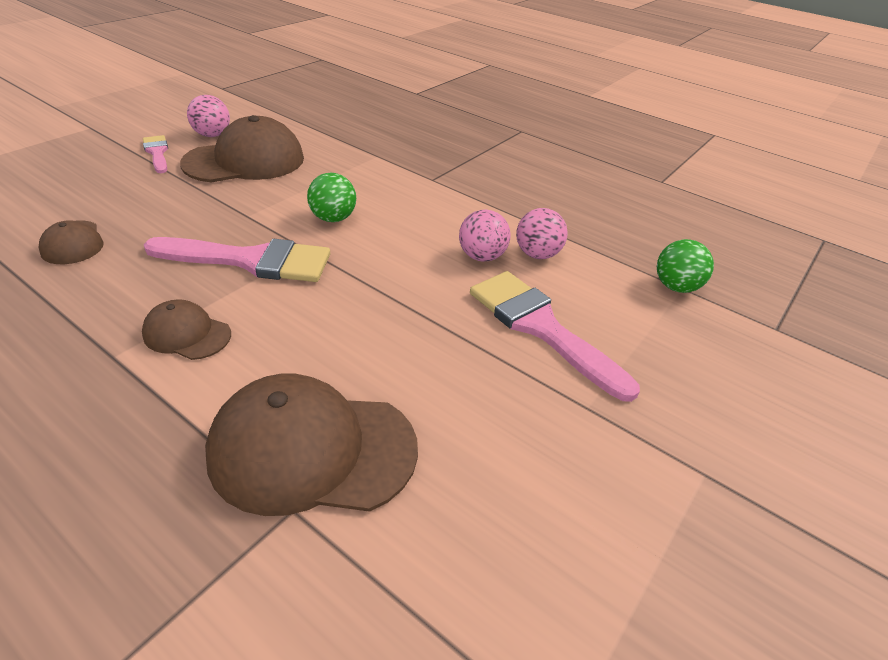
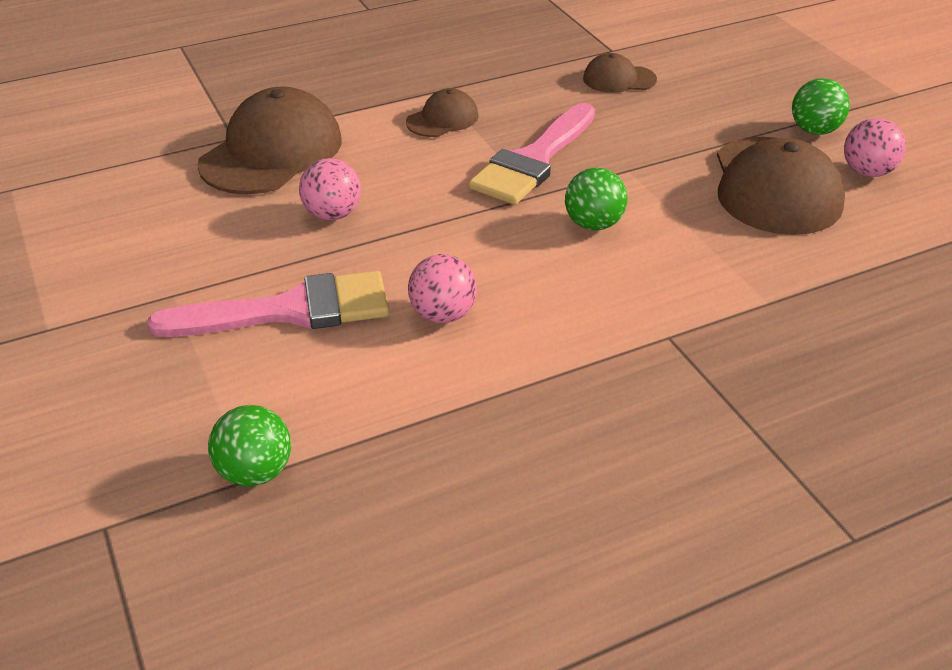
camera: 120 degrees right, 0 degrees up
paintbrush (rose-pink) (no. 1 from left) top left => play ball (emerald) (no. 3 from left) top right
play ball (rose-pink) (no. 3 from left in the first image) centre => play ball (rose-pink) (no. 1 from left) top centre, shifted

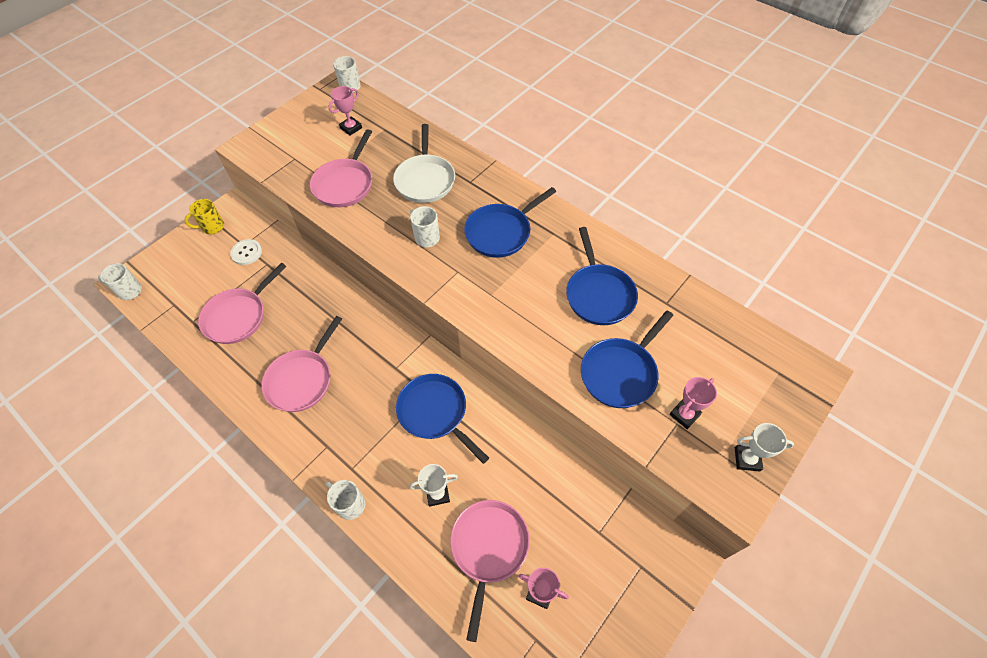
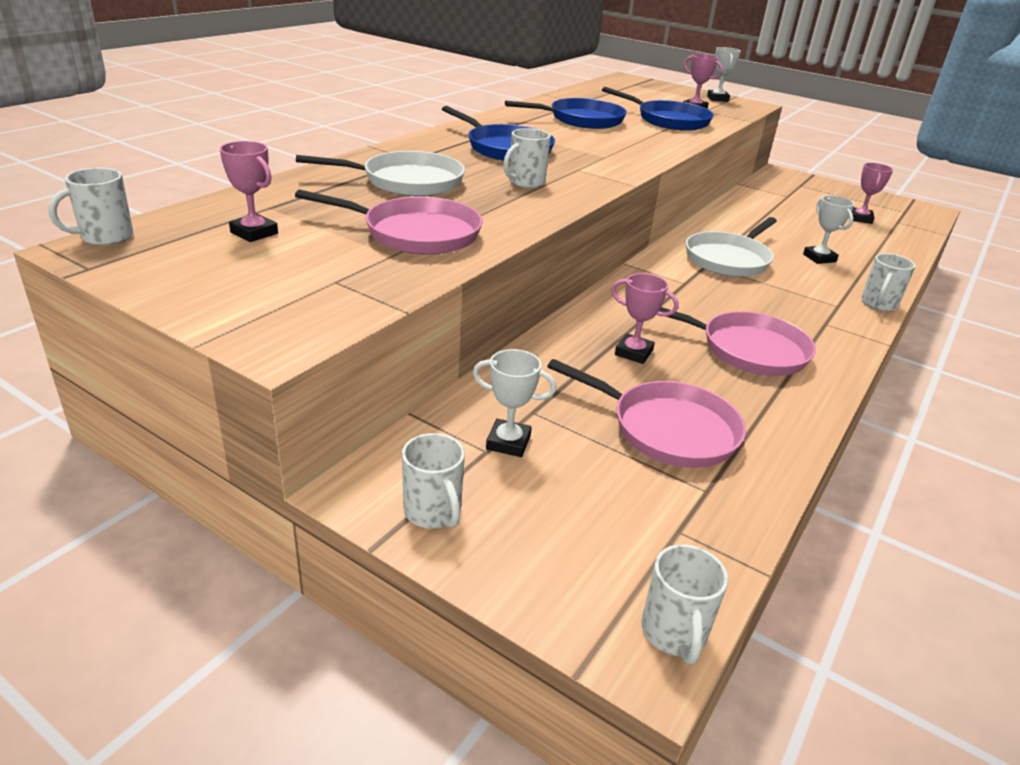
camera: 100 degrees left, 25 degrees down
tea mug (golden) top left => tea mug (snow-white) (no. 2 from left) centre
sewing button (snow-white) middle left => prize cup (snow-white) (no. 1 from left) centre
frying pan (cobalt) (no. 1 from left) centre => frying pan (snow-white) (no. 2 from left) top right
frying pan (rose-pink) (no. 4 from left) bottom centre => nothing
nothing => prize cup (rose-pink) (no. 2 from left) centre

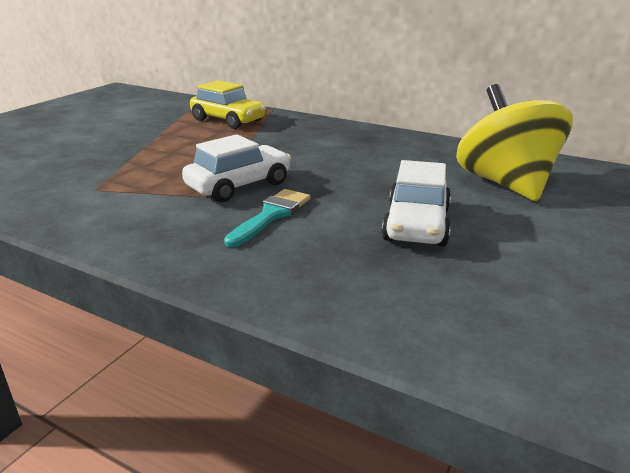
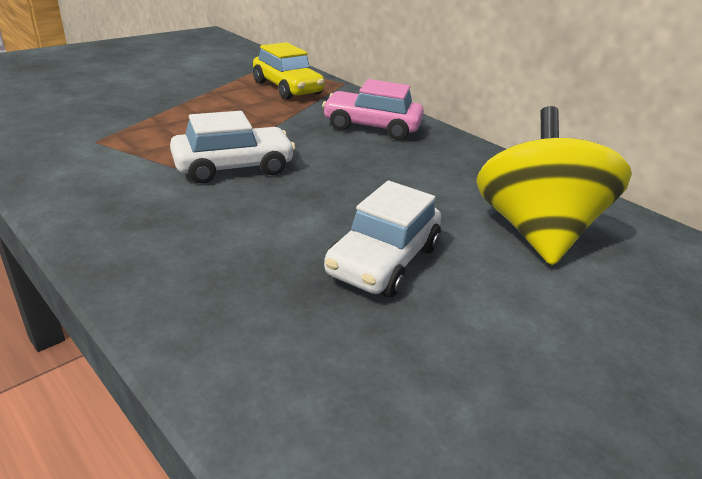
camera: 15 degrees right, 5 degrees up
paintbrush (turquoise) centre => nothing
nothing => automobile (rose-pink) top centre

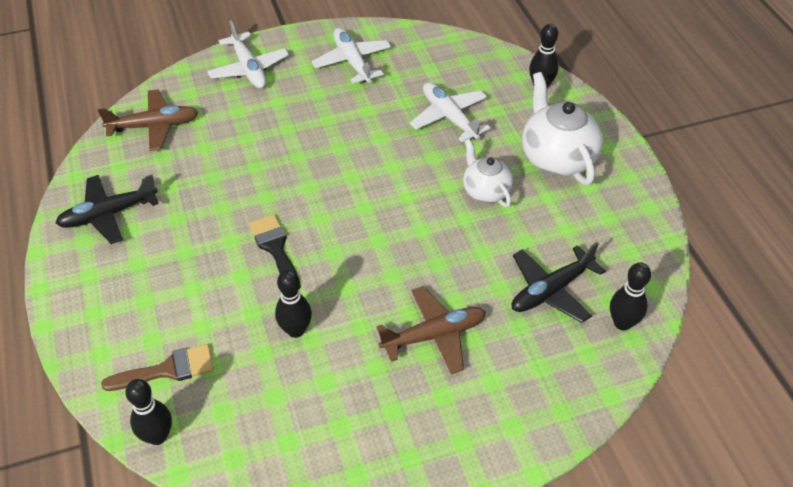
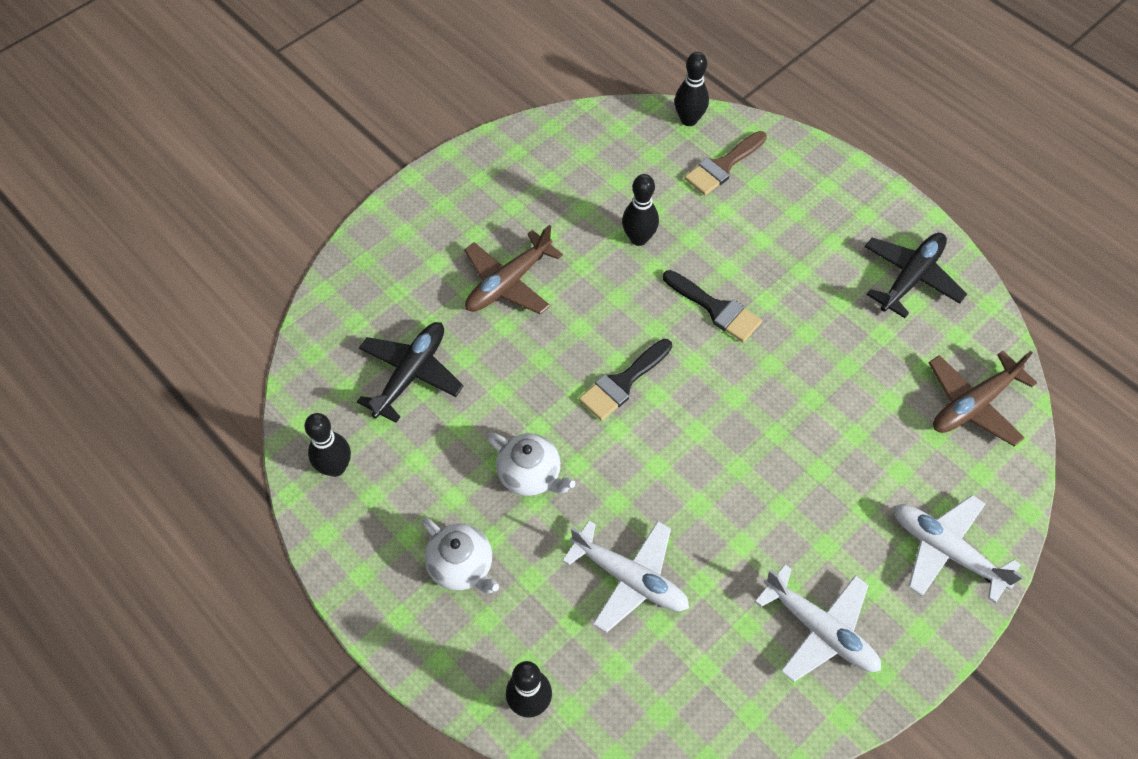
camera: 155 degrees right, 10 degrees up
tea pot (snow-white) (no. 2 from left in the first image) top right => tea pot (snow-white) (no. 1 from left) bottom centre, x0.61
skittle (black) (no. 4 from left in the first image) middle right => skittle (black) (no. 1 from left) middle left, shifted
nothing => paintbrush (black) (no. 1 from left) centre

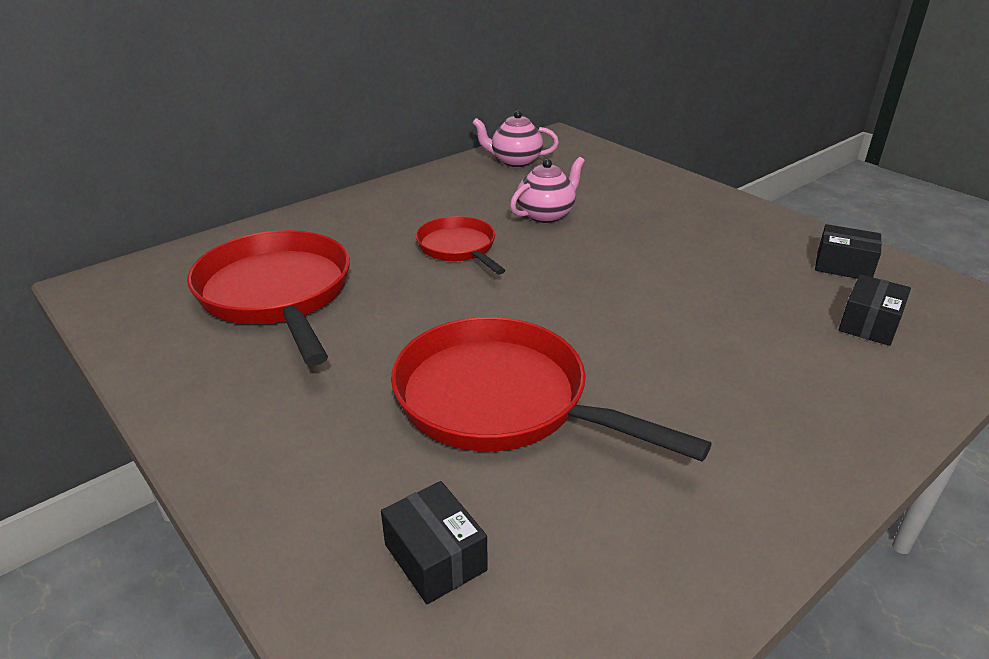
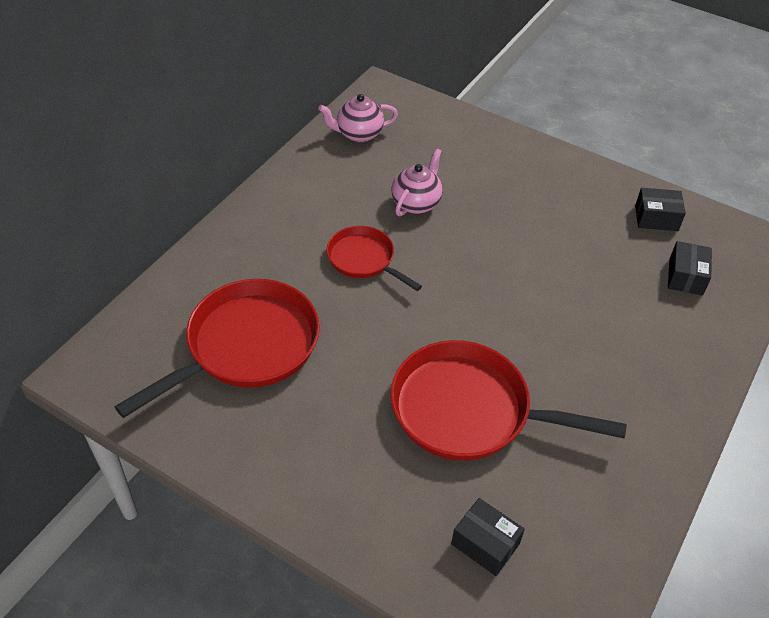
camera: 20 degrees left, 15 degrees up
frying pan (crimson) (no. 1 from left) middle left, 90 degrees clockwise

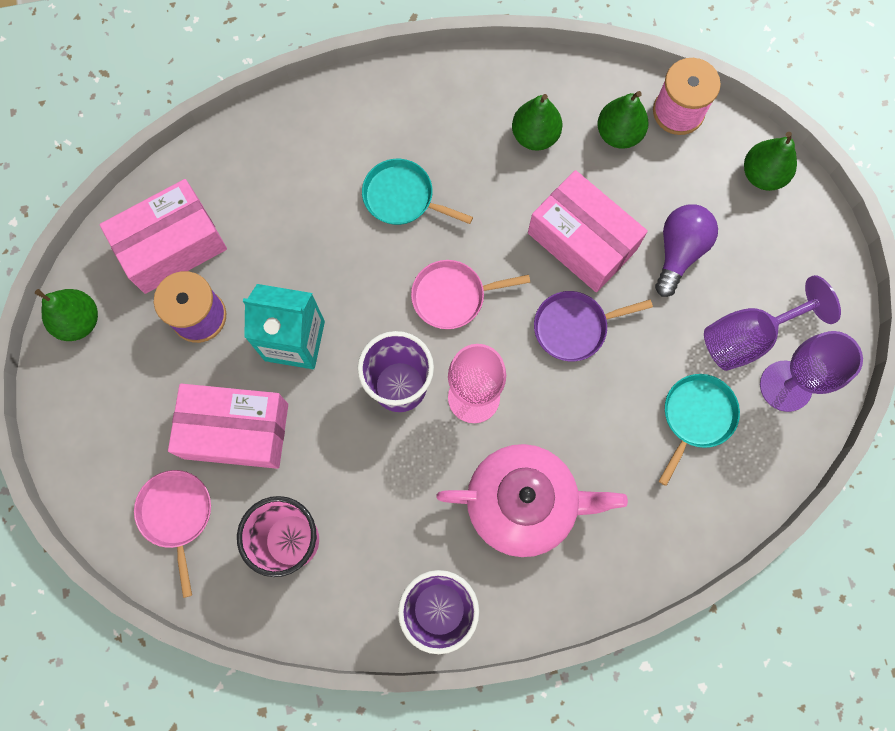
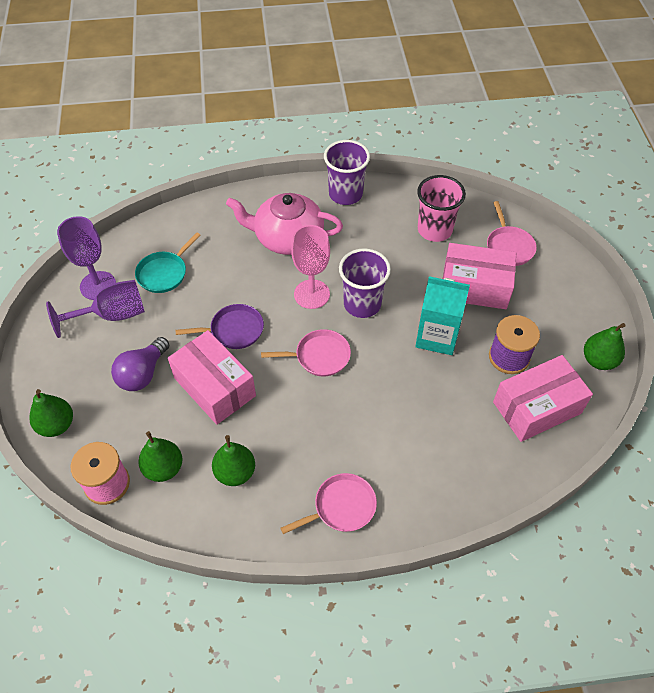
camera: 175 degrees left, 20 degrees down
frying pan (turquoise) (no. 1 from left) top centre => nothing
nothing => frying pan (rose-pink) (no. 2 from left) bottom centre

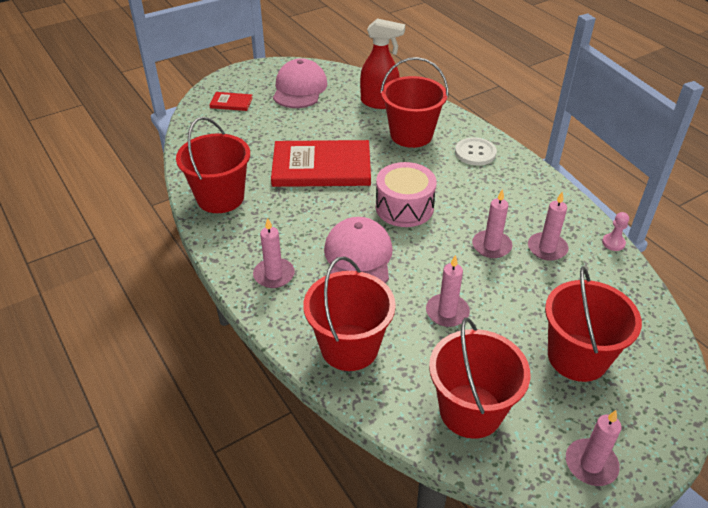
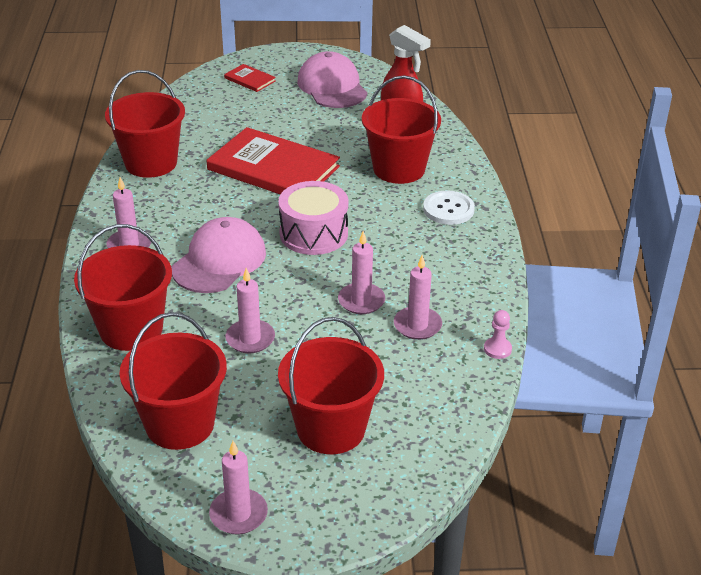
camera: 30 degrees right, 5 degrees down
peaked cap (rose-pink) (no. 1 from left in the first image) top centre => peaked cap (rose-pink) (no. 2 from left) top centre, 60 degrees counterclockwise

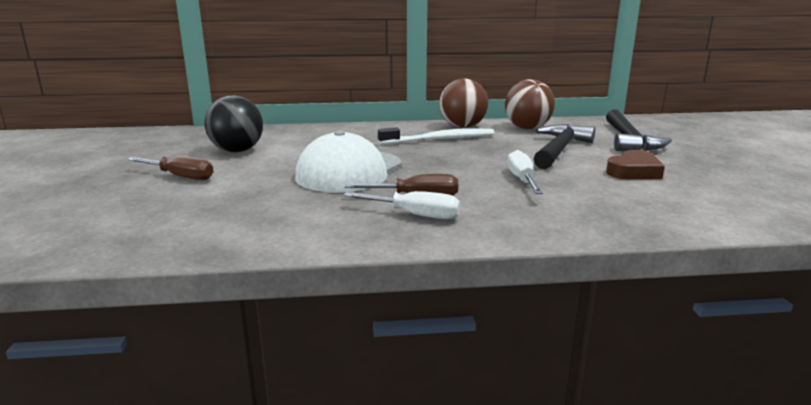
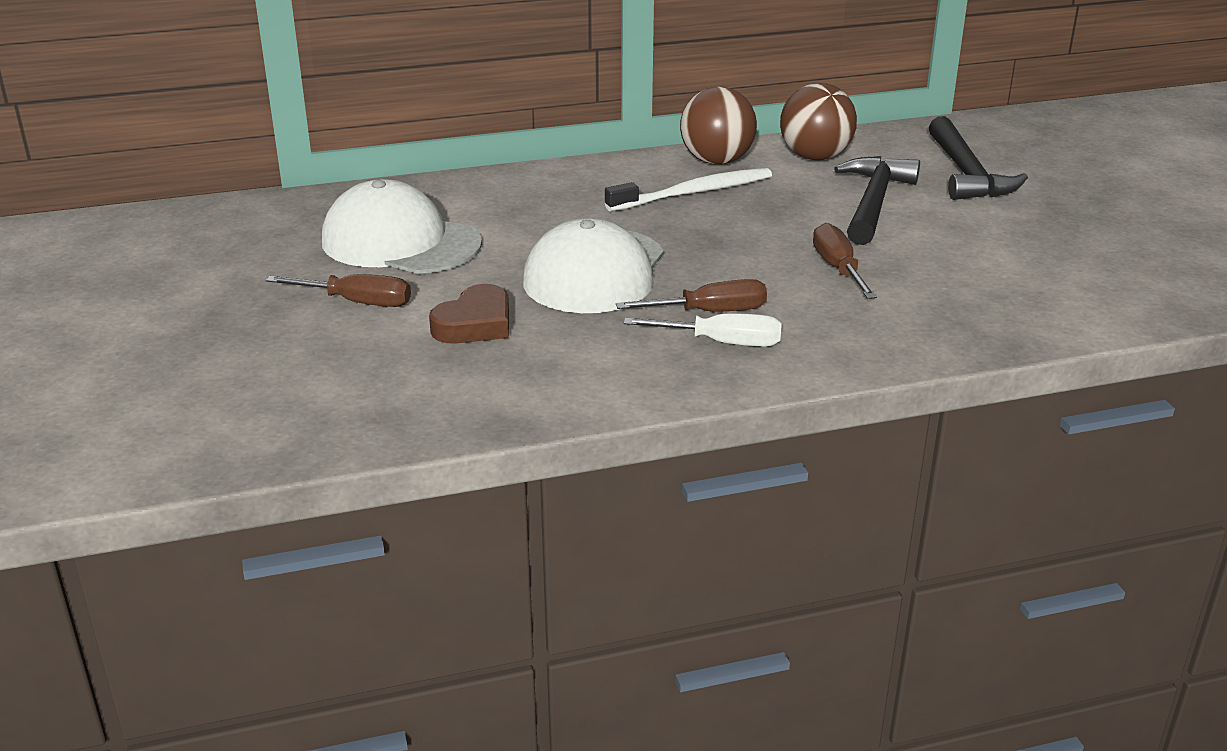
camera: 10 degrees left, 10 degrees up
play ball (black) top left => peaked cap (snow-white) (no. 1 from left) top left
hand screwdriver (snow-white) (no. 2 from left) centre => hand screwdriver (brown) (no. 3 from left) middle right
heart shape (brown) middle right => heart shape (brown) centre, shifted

- _Problem description_
Return every entry above exactly as written, minus the pictures.

- _Task output_
camera: 120 degrees right, 0 degrees up
paintbrush (rose-pink) (no. 1 from left) top left => play ball (emerald) (no. 3 from left) top right
play ball (rose-pink) (no. 3 from left in the first image) centre => play ball (rose-pink) (no. 1 from left) top centre, shifted

camera: 100 degrees left, 25 degrees down
tea mug (golden) top left => tea mug (snow-white) (no. 2 from left) centre
sewing button (snow-white) middle left => prize cup (snow-white) (no. 1 from left) centre
frying pan (cobalt) (no. 1 from left) centre => frying pan (snow-white) (no. 2 from left) top right
frying pan (rose-pink) (no. 4 from left) bottom centre => nothing
nothing => prize cup (rose-pink) (no. 2 from left) centre

camera: 15 degrees right, 5 degrees up
paintbrush (turquoise) centre => nothing
nothing => automobile (rose-pink) top centre

camera: 155 degrees right, 10 degrees up
tea pot (snow-white) (no. 2 from left in the first image) top right => tea pot (snow-white) (no. 1 from left) bottom centre, x0.61
skittle (black) (no. 4 from left in the first image) middle right => skittle (black) (no. 1 from left) middle left, shifted
nothing => paintbrush (black) (no. 1 from left) centre

camera: 20 degrees left, 15 degrees up
frying pan (crimson) (no. 1 from left) middle left, 90 degrees clockwise

camera: 175 degrees left, 20 degrees down
frying pan (turquoise) (no. 1 from left) top centre => nothing
nothing => frying pan (rose-pink) (no. 2 from left) bottom centre

camera: 30 degrees right, 5 degrees down
peaked cap (rose-pink) (no. 1 from left in the first image) top centre => peaked cap (rose-pink) (no. 2 from left) top centre, 60 degrees counterclockwise

camera: 10 degrees left, 10 degrees up
play ball (black) top left => peaked cap (snow-white) (no. 1 from left) top left
hand screwdriver (snow-white) (no. 2 from left) centre => hand screwdriver (brown) (no. 3 from left) middle right
heart shape (brown) middle right => heart shape (brown) centre, shifted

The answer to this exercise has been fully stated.